• _Exercise requirements_
Read through the lines below for the string "none" and copy each one that has it.

Object tracking data:
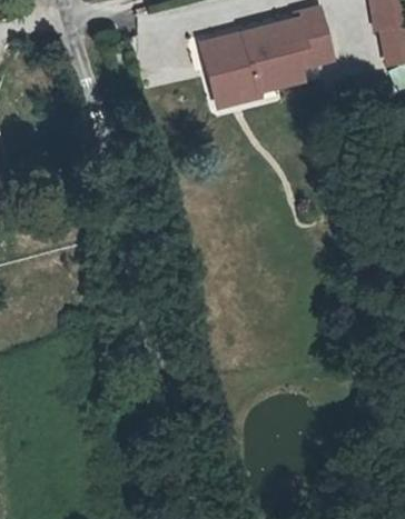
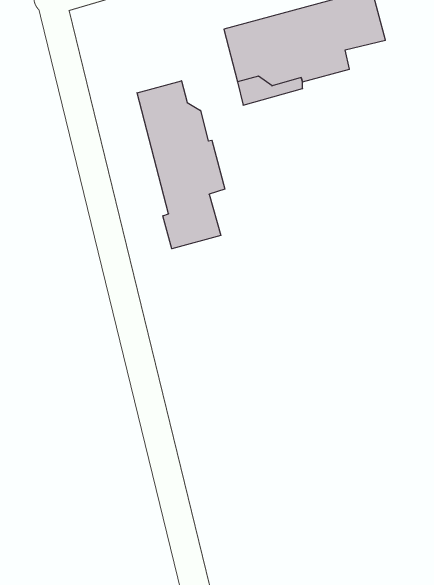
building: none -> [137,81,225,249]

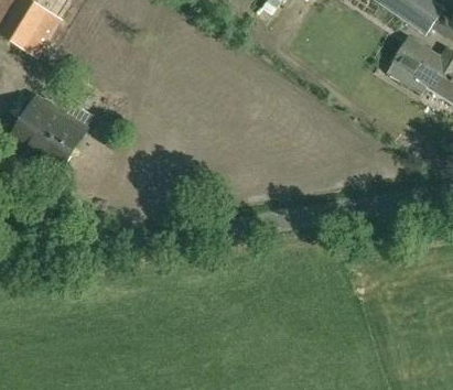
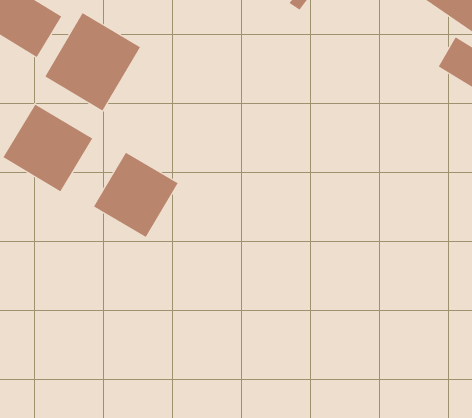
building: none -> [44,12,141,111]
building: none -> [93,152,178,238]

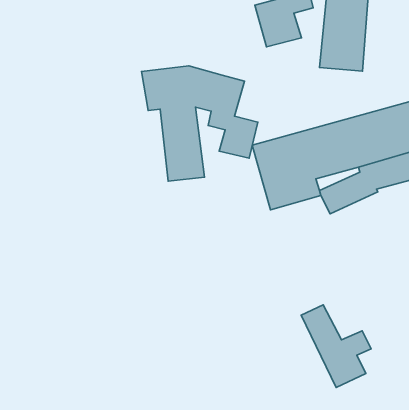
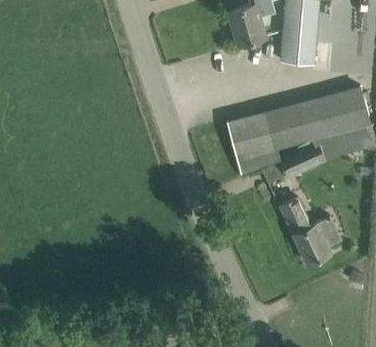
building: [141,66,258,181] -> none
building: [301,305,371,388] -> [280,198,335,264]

• _Response to this task_
building: none -> [137,81,225,249]
building: none -> [44,12,141,111]
building: none -> [93,152,178,238]
building: [141,66,258,181] -> none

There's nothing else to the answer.